Exercise directions>
Print out the data below in full and exactly, skipping the pictures.

[[ Provided material open ]]

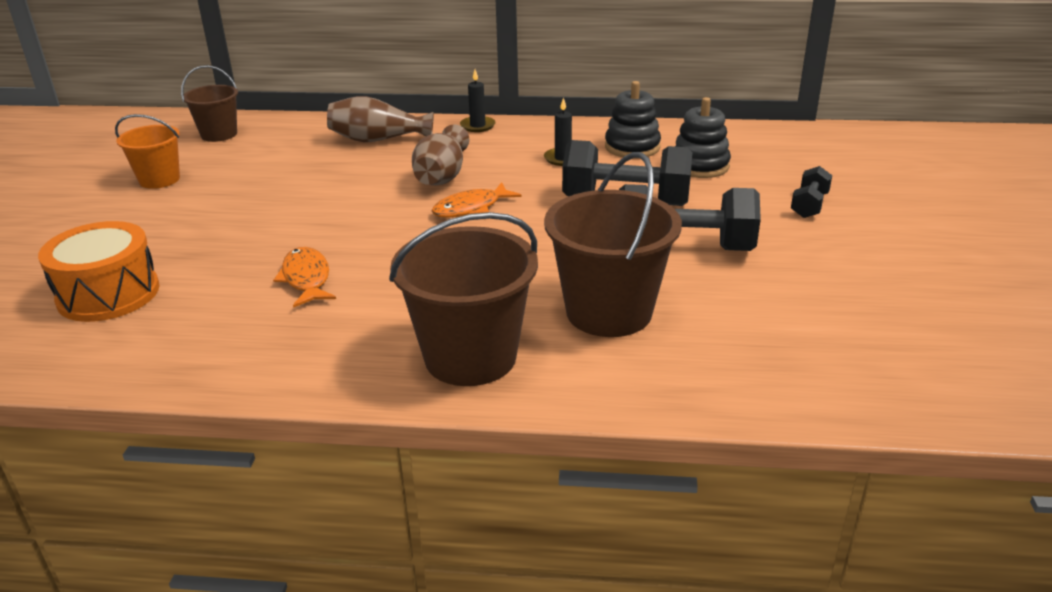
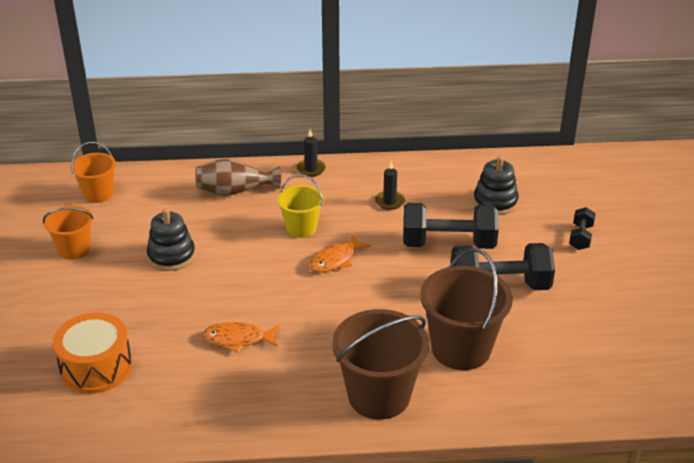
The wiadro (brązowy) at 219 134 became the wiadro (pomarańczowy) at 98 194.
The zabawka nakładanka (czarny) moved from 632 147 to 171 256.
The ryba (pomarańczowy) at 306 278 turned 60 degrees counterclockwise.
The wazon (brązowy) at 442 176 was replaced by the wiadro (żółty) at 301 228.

[[ Provided material closed ]]

Solution to this problem>
The wiadro (brązowy) at 219 134 became the wiadro (pomarańczowy) at 98 194.
The zabawka nakładanka (czarny) moved from 632 147 to 171 256.
The ryba (pomarańczowy) at 306 278 turned 60 degrees counterclockwise.
The wazon (brązowy) at 442 176 was replaced by the wiadro (żółty) at 301 228.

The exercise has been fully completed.